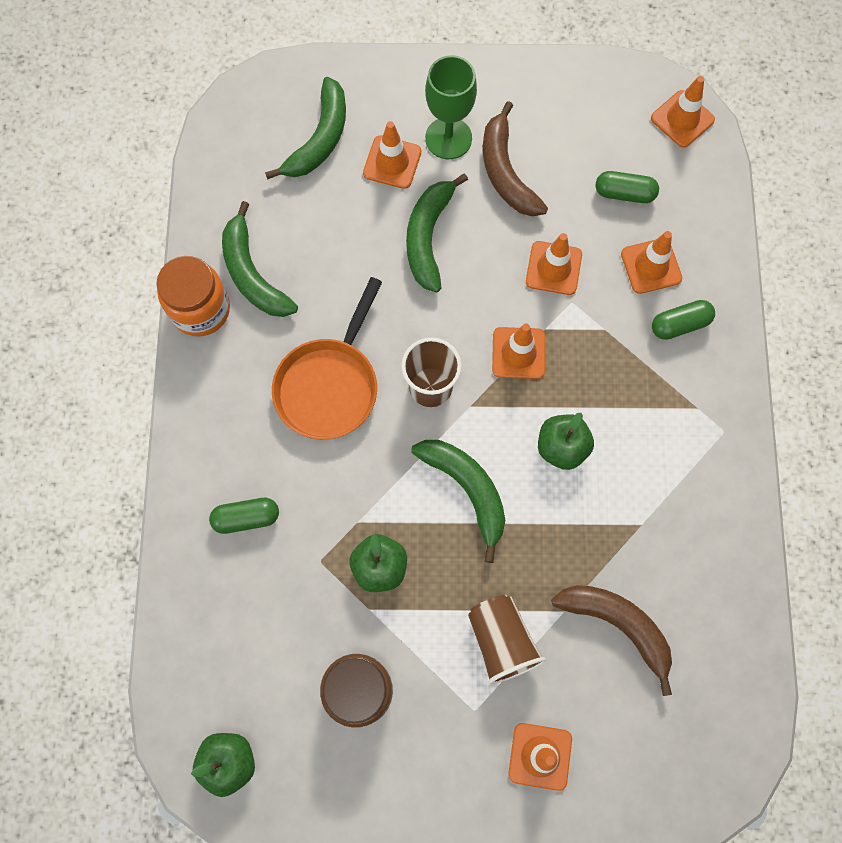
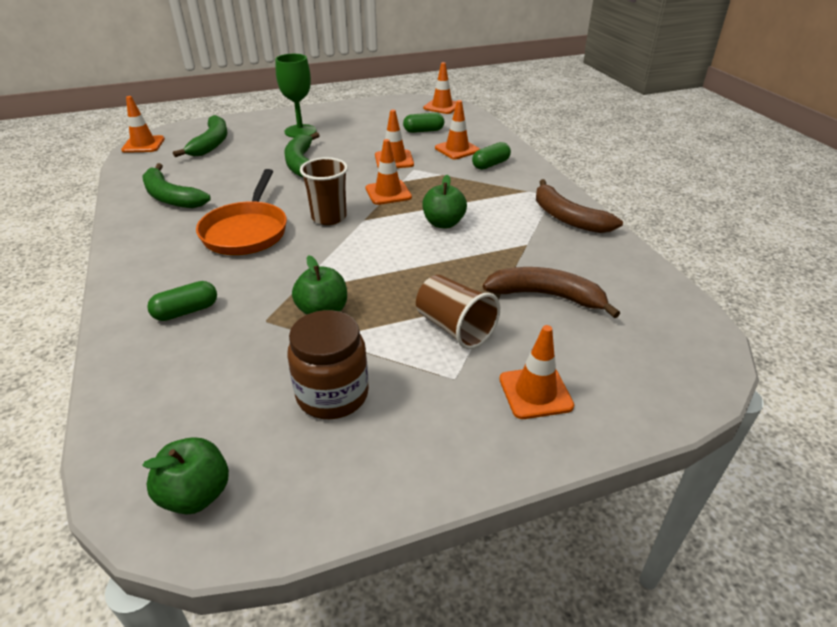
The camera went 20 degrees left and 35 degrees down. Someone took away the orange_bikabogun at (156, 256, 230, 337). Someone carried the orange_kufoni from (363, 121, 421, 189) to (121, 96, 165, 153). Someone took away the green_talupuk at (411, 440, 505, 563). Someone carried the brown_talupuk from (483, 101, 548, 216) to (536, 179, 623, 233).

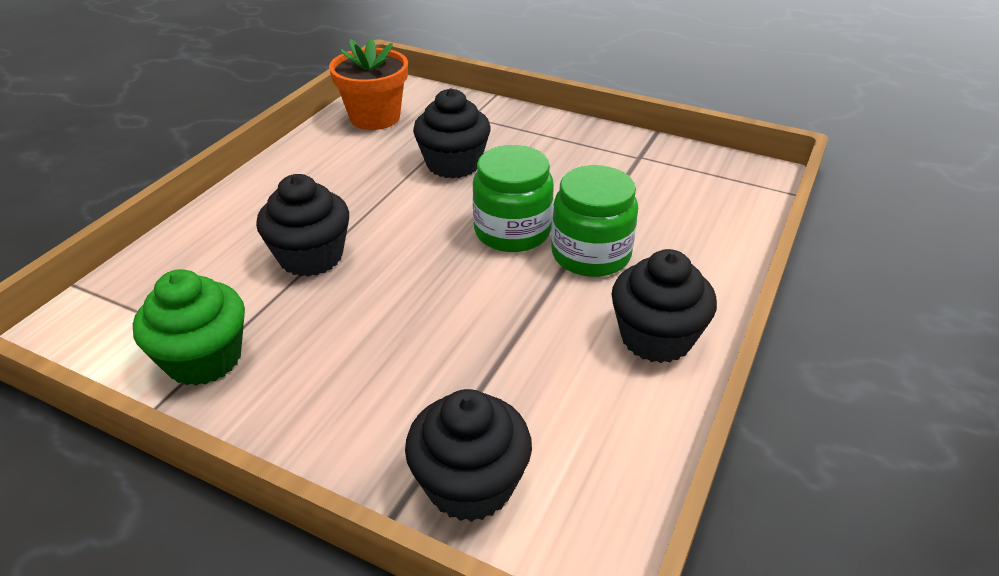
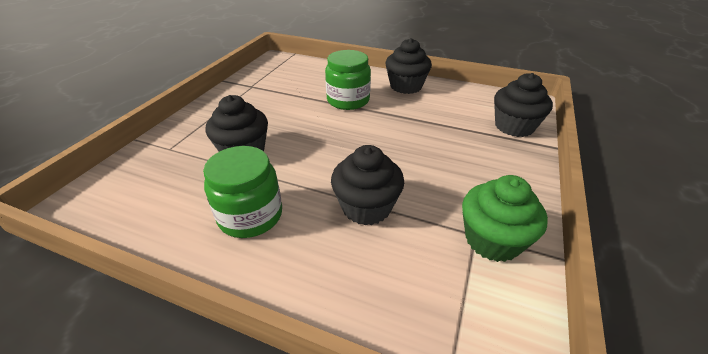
The camera went 95 degrees left and 0 degrees up. Someone took away the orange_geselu at (329, 39, 408, 130). Someone carried the green_bikabogun from (473, 145, 554, 252) to (203, 146, 282, 238).

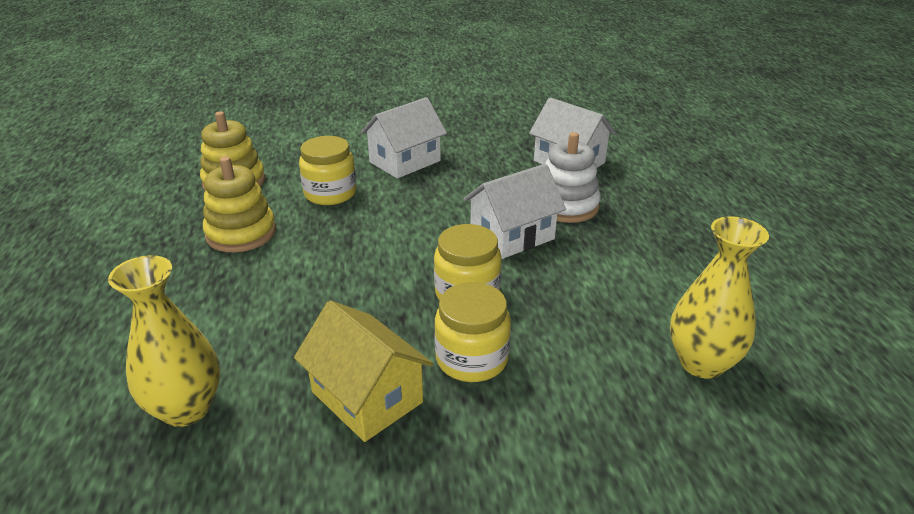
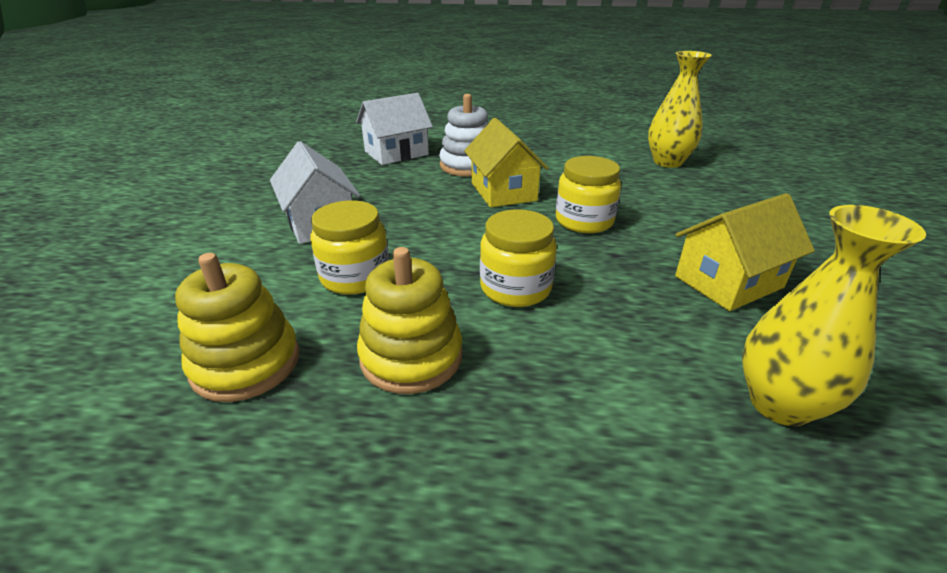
The camera went 75 degrees left and 0 degrees up. Someone carried the yellow_bikabogun from (434, 282, 511, 382) to (480, 209, 557, 307). Someone repainted the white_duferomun at (463, 164, 566, 259), which became the yellow_duferomun at (464, 118, 549, 208).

WHAT THIS TASK INVOLVES =
Retype the full listing exactly; pictures stay out.

SOLUTION FOR THIS TASK =
The camera went 20 degrees left and 35 degrees down. Someone took away the orange_bikabogun at (156, 256, 230, 337). Someone carried the orange_kufoni from (363, 121, 421, 189) to (121, 96, 165, 153). Someone took away the green_talupuk at (411, 440, 505, 563). Someone carried the brown_talupuk from (483, 101, 548, 216) to (536, 179, 623, 233).

The camera went 95 degrees left and 0 degrees up. Someone took away the orange_geselu at (329, 39, 408, 130). Someone carried the green_bikabogun from (473, 145, 554, 252) to (203, 146, 282, 238).

The camera went 75 degrees left and 0 degrees up. Someone carried the yellow_bikabogun from (434, 282, 511, 382) to (480, 209, 557, 307). Someone repainted the white_duferomun at (463, 164, 566, 259), which became the yellow_duferomun at (464, 118, 549, 208).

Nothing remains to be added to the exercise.